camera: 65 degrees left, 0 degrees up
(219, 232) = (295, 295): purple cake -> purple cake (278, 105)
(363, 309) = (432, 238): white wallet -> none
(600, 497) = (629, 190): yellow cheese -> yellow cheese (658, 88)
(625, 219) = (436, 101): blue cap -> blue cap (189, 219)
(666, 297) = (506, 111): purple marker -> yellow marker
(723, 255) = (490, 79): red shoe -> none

THE TASK: The lines to copy run from the first line of the entries to the line containing "(666, 297) = (506, 111): purple"; copy them exactly and output nothing else.

SOLUTION TO THIS TASK:
camera: 65 degrees left, 0 degrees up
(219, 232) = (295, 295): purple cake -> purple cake (278, 105)
(363, 309) = (432, 238): white wallet -> none
(600, 497) = (629, 190): yellow cheese -> yellow cheese (658, 88)
(625, 219) = (436, 101): blue cap -> blue cap (189, 219)
(666, 297) = (506, 111): purple marker -> yellow marker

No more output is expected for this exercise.